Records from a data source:
- Opening Delimiter -
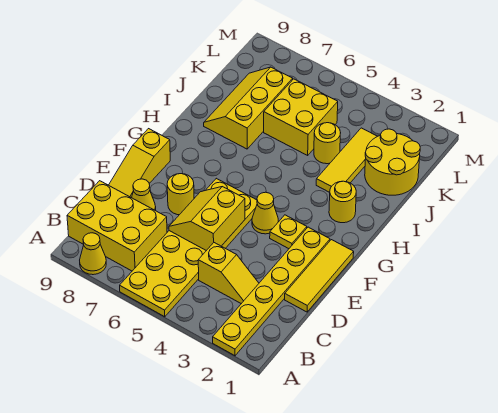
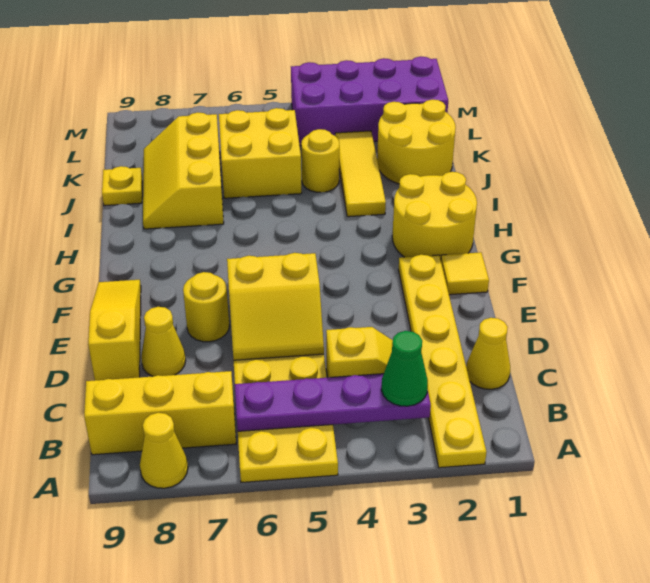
none -> purple plate B3:B6 level 2
none -> green cone B3 level 3
yellow brick B7:C9 level 1 -> yellow brick B7:B9 level 1
yellow tile D1:F1 level 1 -> yellow tile F1 level 1
yellow slope D5:E6 level 2 top 5 -> yellow slope D5:E6 level 2 top E
yellow slope D9:F9 level 1 top F -> yellow slope D9:F9 level 1 top D
yellow plate F3 level 1 -> yellow plate J9 level 1
yellow cone F4 level 1 -> yellow cone C1 level 1
yellow round brick H2 level 1 -> yellow round brick G1:H2 level 1
none -> purple brick L1:M4 level 1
- Closing Delimiter -
* [Your objective] Whenever a line of the data includes the word "cone", show that line in full.

* [Solution below]
none -> green cone B3 level 3
yellow cone F4 level 1 -> yellow cone C1 level 1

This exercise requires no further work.